Information provided ::

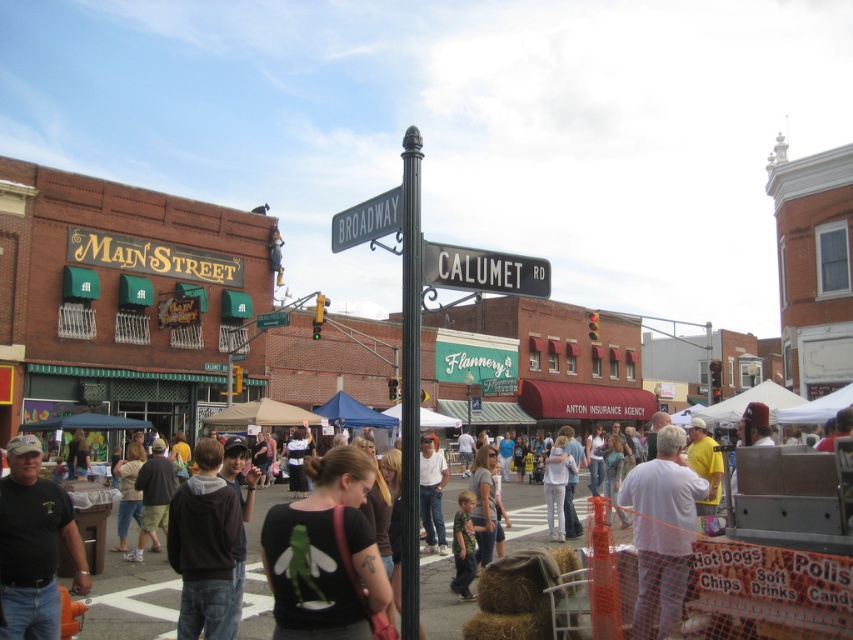
Is black t-shirt at lower left taller than black metal pole at center?

Incorrect, black t-shirt at lower left's height is not larger of black metal pole at center's.

What do you see at coordinates (33, 545) in the screenshot? The image size is (853, 640). I see `black t-shirt at lower left` at bounding box center [33, 545].

Is point (32, 513) positioned after point (412, 616)?

Yes, it is.

Locate an element on the screen. This screenshot has height=640, width=853. black t-shirt at lower left is located at coordinates (33, 545).

Which is more to the left, dark gray hoodie at center or black metal street sign at center?

From the viewer's perspective, dark gray hoodie at center appears more on the left side.

Can you confirm if dark gray hoodie at center is positioned below black metal street sign at center?

Correct, dark gray hoodie at center is located below black metal street sign at center.

Does point (177, 528) come in front of point (430, 280)?

No, (177, 528) is behind (430, 280).

Find the location of a particular element. This screenshot has width=853, height=640. dark gray hoodie at center is located at coordinates (206, 547).

Between black t-shirt at lower left and green plastic street sign at upper center, which one is positioned lower?

Positioned lower is black t-shirt at lower left.

Is point (49, 628) positioned behind point (257, 317)?

No, (49, 628) is in front of (257, 317).

This screenshot has width=853, height=640. What are the coordinates of `black t-shirt at lower left` in the screenshot? It's located at (33, 545).

Locate an element on the screen. The height and width of the screenshot is (640, 853). black t-shirt at lower left is located at coordinates (33, 545).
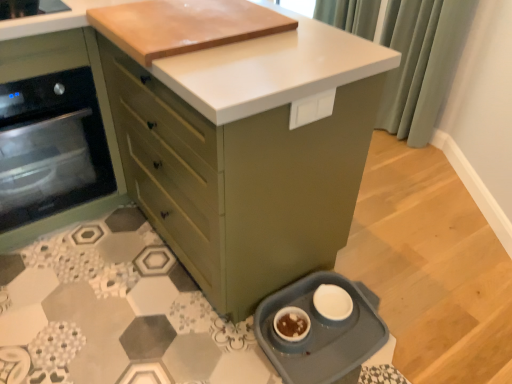
Question: Considering the relative sizes of green fabric curtain at upper right and matte green oven at left, the 1th cabinetry in the left-to-right sequence, in the image provided, is green fabric curtain at upper right wider than matte green oven at left, the 1th cabinetry in the left-to-right sequence,?

Choices:
 (A) yes
 (B) no

Answer: (B)

Question: Would you say green fabric curtain at upper right contains matte green oven at left, the 1th cabinetry in the left-to-right sequence?

Choices:
 (A) no
 (B) yes

Answer: (A)

Question: Are green fabric curtain at upper right and matte green oven at left, the 1th cabinetry in the left-to-right sequence, beside each other?

Choices:
 (A) yes
 (B) no

Answer: (B)

Question: Does green fabric curtain at upper right come in front of matte green oven at left, the 1th cabinetry in the left-to-right sequence?

Choices:
 (A) no
 (B) yes

Answer: (A)

Question: From a real-world perspective, is green fabric curtain at upper right below matte green oven at left, the second cabinetry viewed from the right?

Choices:
 (A) no
 (B) yes

Answer: (A)

Question: From a real-world perspective, is matte green cabinet at center, the first cabinetry viewed from the right, positioned above or below matte green oven at left, the 1th cabinetry in the left-to-right sequence?

Choices:
 (A) below
 (B) above

Answer: (B)

Question: From the image's perspective, is matte green cabinet at center, the first cabinetry viewed from the right, above or below matte green oven at left, the 1th cabinetry in the left-to-right sequence?

Choices:
 (A) above
 (B) below

Answer: (A)

Question: Considering the positions of matte green cabinet at center, the first cabinetry viewed from the right, and matte green oven at left, the second cabinetry viewed from the right, in the image, is matte green cabinet at center, the first cabinetry viewed from the right, wider or thinner than matte green oven at left, the second cabinetry viewed from the right,?

Choices:
 (A) wide
 (B) thin

Answer: (B)

Question: Is point (261, 177) closer or farther from the camera than point (102, 77)?

Choices:
 (A) farther
 (B) closer

Answer: (B)

Question: Is green fabric curtain at upper right taller or shorter than matte green oven at left, the second cabinetry viewed from the right?

Choices:
 (A) tall
 (B) short

Answer: (A)

Question: Choose the correct answer: Is green fabric curtain at upper right inside matte green oven at left, the second cabinetry viewed from the right, or outside it?

Choices:
 (A) inside
 (B) outside

Answer: (B)

Question: Considering the positions of green fabric curtain at upper right and matte green oven at left, the second cabinetry viewed from the right, in the image, is green fabric curtain at upper right bigger or smaller than matte green oven at left, the second cabinetry viewed from the right,?

Choices:
 (A) big
 (B) small

Answer: (B)

Question: From the image's perspective, relative to matte green oven at left, the 1th cabinetry in the left-to-right sequence, is green fabric curtain at upper right above or below?

Choices:
 (A) above
 (B) below

Answer: (A)

Question: From the image's perspective, is blue plastic pet dish at lower right positioned above or below white matte bowl at lower center?

Choices:
 (A) below
 (B) above

Answer: (B)

Question: From a real-world perspective, is blue plastic pet dish at lower right above or below white matte bowl at lower center?

Choices:
 (A) below
 (B) above

Answer: (A)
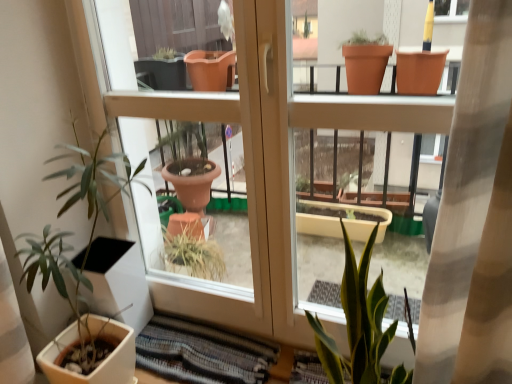
Image resolution: width=512 pixels, height=384 pixels. What do you see at coordinates (202, 353) in the screenshot?
I see `striped fabric rug at lower center` at bounding box center [202, 353].

At what (x,y) coordinates should I click in order to perform the action: click on green matte plant at left. Please return your answer as a coordinate pair (x, y). This screenshot has height=384, width=512. Looking at the image, I should click on tap(73, 233).

From the image's perspective, which is above, matte brown screen door at lower left or striped fabric rug at lower center?

matte brown screen door at lower left is shown above in the image.

Is matte brown screen door at lower left located outside striped fabric rug at lower center?

Yes, matte brown screen door at lower left is located beyond the bounds of striped fabric rug at lower center.

From the image's perspective, is green matte plant at left over matte brown screen door at lower left?

No.

Considering the relative sizes of green matte plant at left and matte brown screen door at lower left in the image provided, is green matte plant at left thinner than matte brown screen door at lower left?

No, green matte plant at left is not thinner than matte brown screen door at lower left.

Is green matte plant at left turned away from matte brown screen door at lower left?

That's right, green matte plant at left is facing away from matte brown screen door at lower left.

From the picture: Does green matte plant at left have a greater height compared to matte brown screen door at lower left?

Incorrect, the height of green matte plant at left is not larger of that of matte brown screen door at lower left.

Is matte brown screen door at lower left completely or partially outside of green matte plant at left?

Yes, matte brown screen door at lower left is not within green matte plant at left.

Is matte brown screen door at lower left far away from green matte plant at left?

No, matte brown screen door at lower left is not far from green matte plant at left.

Is matte brown screen door at lower left positioned with its back to green matte plant at left?

Yes, matte brown screen door at lower left's orientation is away from green matte plant at left.

Where is `screen door that appears above the green matte plant at left (from a real-world perspective)`? screen door that appears above the green matte plant at left (from a real-world perspective) is located at coordinates (236, 185).

Could you tell me if striped fabric rug at lower center is facing green matte plant at left?

No, striped fabric rug at lower center is not turned towards green matte plant at left.

Which is further, [143,355] or [69,189]?

Positioned behind is point [143,355].

From a real-world perspective, does striped fabric rug at lower center sit lower than green matte plant at left?

Yes, from a real-world perspective, striped fabric rug at lower center is under green matte plant at left.

Is point (162, 346) positioned after point (236, 101)?

Yes, it is behind point (236, 101).

Could you tell me if striped fabric rug at lower center is facing matte brown screen door at lower left?

No, striped fabric rug at lower center does not turn towards matte brown screen door at lower left.

Is striped fabric rug at lower center smaller than matte brown screen door at lower left?

Yes.

Does striped fabric rug at lower center lie behind matte brown screen door at lower left?

Yes.

Is green matte plant at left looking in the opposite direction of striped fabric rug at lower center?

No, green matte plant at left is not facing the opposite direction of striped fabric rug at lower center.

From the image's perspective, is green matte plant at left positioned above or below striped fabric rug at lower center?

green matte plant at left is above striped fabric rug at lower center.

Consider the image. From a real-world perspective, is green matte plant at left positioned over striped fabric rug at lower center based on gravity?

Correct, in the physical world, green matte plant at left is higher than striped fabric rug at lower center.

Considering the positions of objects green matte plant at left and striped fabric rug at lower center in the image provided, who is in front, green matte plant at left or striped fabric rug at lower center?

green matte plant at left is closer to the camera.

The width and height of the screenshot is (512, 384). In order to click on atrium below the matte brown screen door at lower left (from a real-world perspective) in this screenshot , I will do `click(202, 353)`.

Locate an element on the screen. The width and height of the screenshot is (512, 384). screen door behind the green matte plant at left is located at coordinates (236, 185).

Which object lies nearer to the anchor point striped fabric rug at lower center, green matte plant at left or matte brown screen door at lower left?

Based on the image, matte brown screen door at lower left appears to be nearer to striped fabric rug at lower center.

Based on the photo, from the image, which object appears to be farther from striped fabric rug at lower center, matte brown screen door at lower left or green matte plant at left?

The object further to striped fabric rug at lower center is green matte plant at left.

From the image, which object appears to be nearer to green matte plant at left, striped fabric rug at lower center or matte brown screen door at lower left?

matte brown screen door at lower left is positioned closer to the anchor green matte plant at left.

Based on their spatial positions, is striped fabric rug at lower center or green matte plant at left further from matte brown screen door at lower left?

Among the two, green matte plant at left is located further to matte brown screen door at lower left.

In the scene shown: From the image, which object appears to be nearer to green matte plant at left, matte brown screen door at lower left or striped fabric rug at lower center?

The object closer to green matte plant at left is matte brown screen door at lower left.

Based on their spatial positions, is green matte plant at left or striped fabric rug at lower center further from matte brown screen door at lower left?

The object further to matte brown screen door at lower left is green matte plant at left.

Identify the location of houseplant between matte brown screen door at lower left and striped fabric rug at lower center in the vertical direction. This screenshot has width=512, height=384. (73, 233).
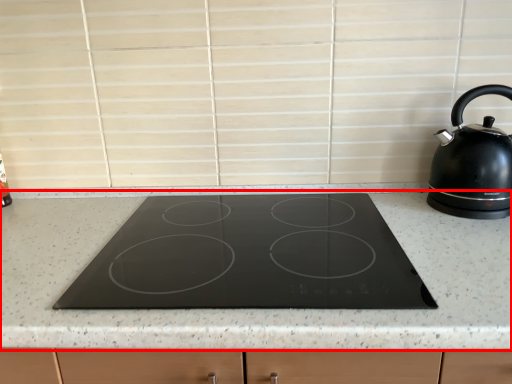
Question: Observing the image, what is the correct spatial positioning of countertop (annotated by the red box) in reference to kettle?

Choices:
 (A) right
 (B) left

Answer: (B)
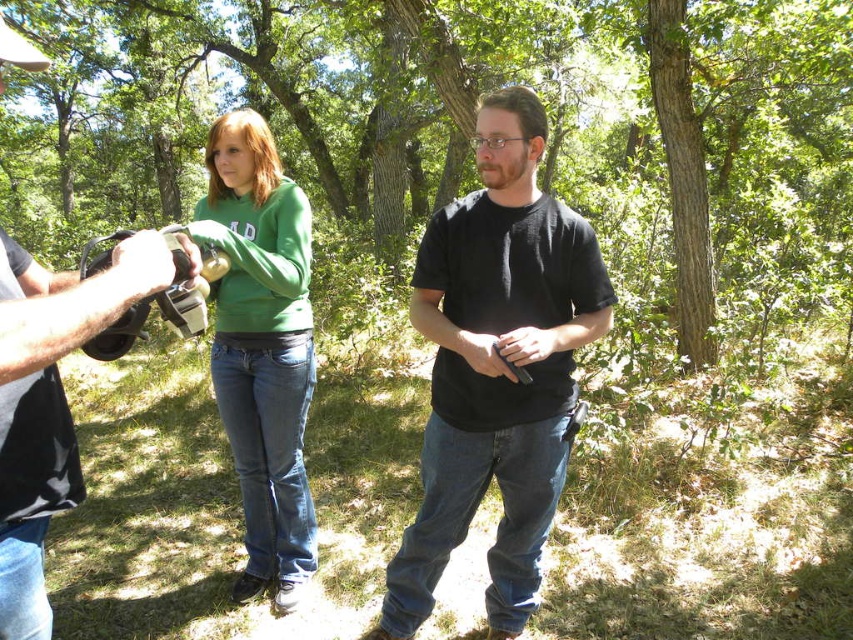
Does point (653, 125) come in front of point (550, 426)?

No.

Which is below, brown textured tree at center or black cotton shirt at center?

black cotton shirt at center is below.

The image size is (853, 640). I want to click on brown textured tree at center, so coord(463,120).

Does black cotton shirt at center have a greater width compared to matte black camera at left?

Indeed, black cotton shirt at center has a greater width compared to matte black camera at left.

Is point (525, 195) behind point (15, 33)?

No, (525, 195) is closer to viewer.

Who is more distant from viewer, (387,604) or (4,547)?

Positioned behind is point (387,604).

This screenshot has width=853, height=640. Find the location of `black cotton shirt at center`. black cotton shirt at center is located at coordinates (497, 368).

Which is behind, point (647, 168) or point (138, 296)?

The point (647, 168) is behind.

Does brown textured tree at center come behind matte black camera at left?

Yes, it is behind matte black camera at left.

Which is in front, point (480, 88) or point (64, 349)?

Positioned in front is point (64, 349).

The image size is (853, 640). Identify the location of brown textured tree at center. (463, 120).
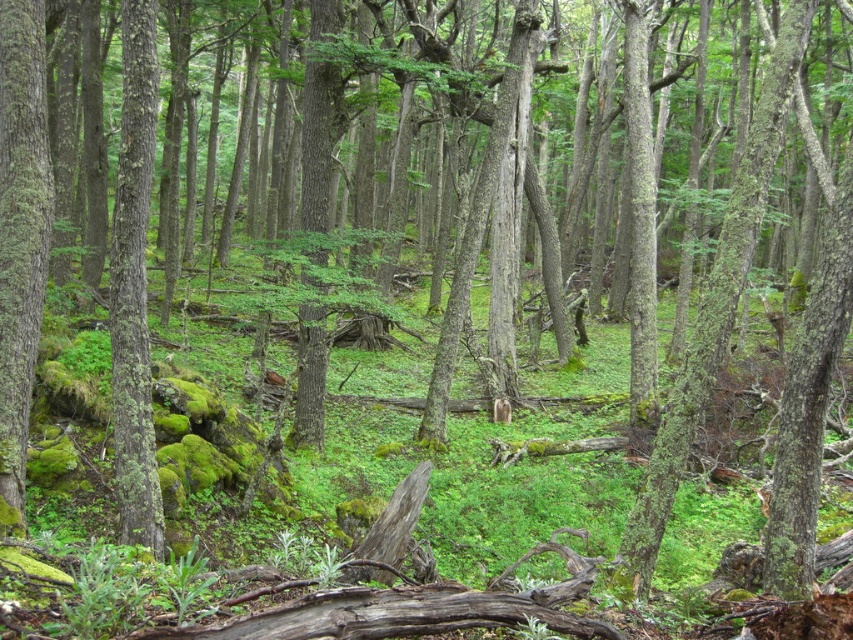
Question: Which point is closer to the camera?

Choices:
 (A) green mossy bark tree trunk at left
 (B) green mossy bark at left

Answer: (B)

Question: Does green mossy bark at left come behind green mossy bark tree trunk at left?

Choices:
 (A) yes
 (B) no

Answer: (B)

Question: Can you confirm if green mossy bark at left is positioned above green mossy bark tree trunk at left?

Choices:
 (A) no
 (B) yes

Answer: (B)

Question: Where is green mossy bark at left located in relation to green mossy bark tree trunk at left in the image?

Choices:
 (A) above
 (B) below

Answer: (A)

Question: Which object appears closest to the camera in this image?

Choices:
 (A) green mossy bark tree trunk at left
 (B) green mossy bark at left

Answer: (B)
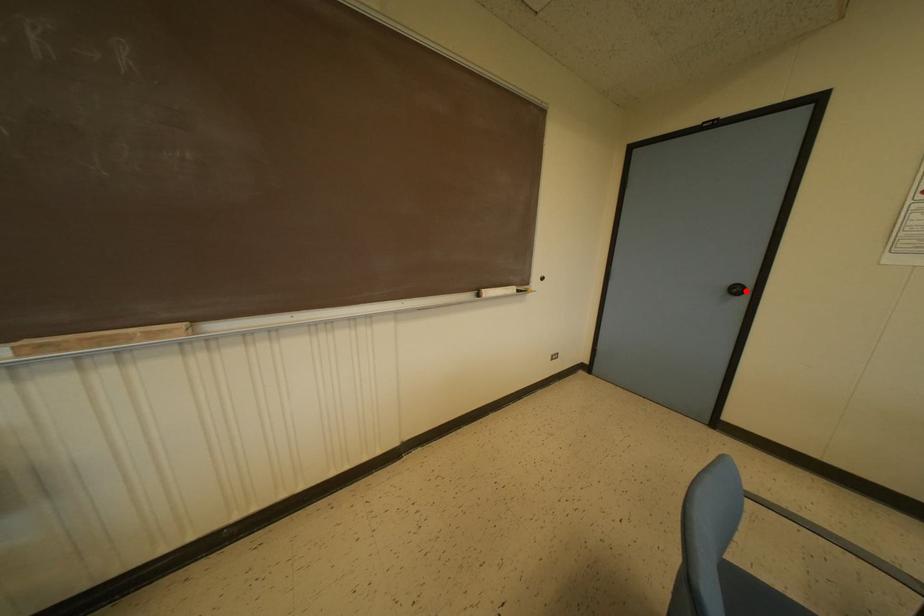
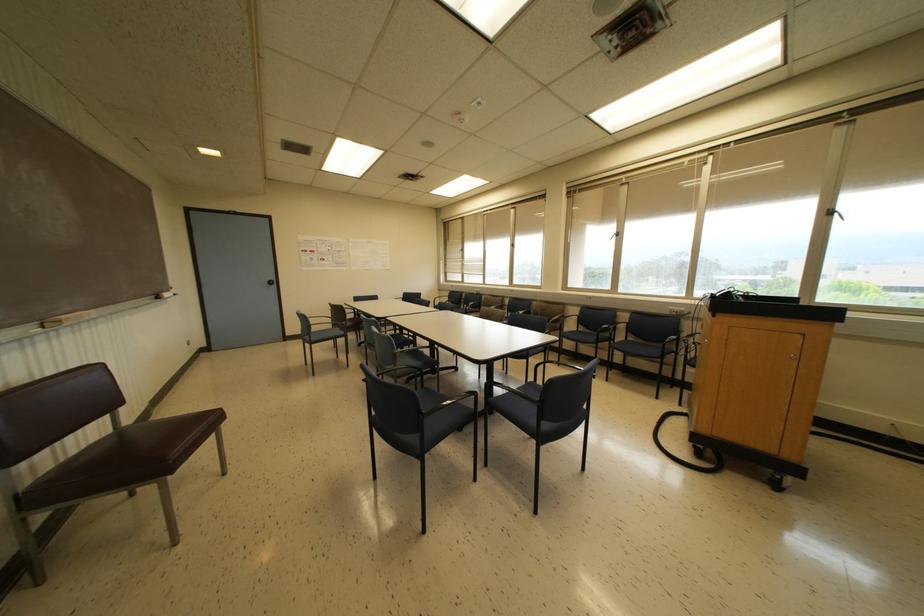
Locate, in the second image, the point that corresponds to the highlighted location in the first image.

(274, 282)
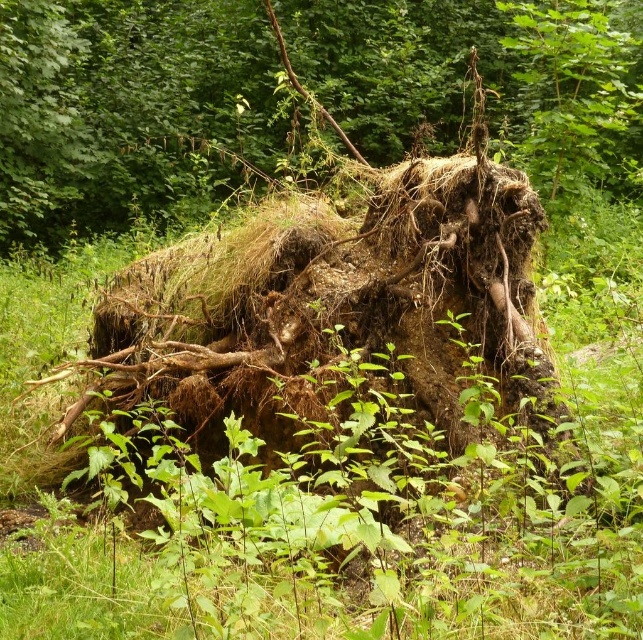
Measure the distance between brown/rooty tree stump at center and green leafy grass at center.

They are 7.78 meters apart.

The height and width of the screenshot is (640, 643). What do you see at coordinates (296, 97) in the screenshot?
I see `brown/rooty tree stump at center` at bounding box center [296, 97].

Identify the location of brown/rooty tree stump at center. The image size is (643, 640). (296, 97).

Work instructions :: Count the lines of the records that include the word "white", and reply with that number alone.

Solution :: 2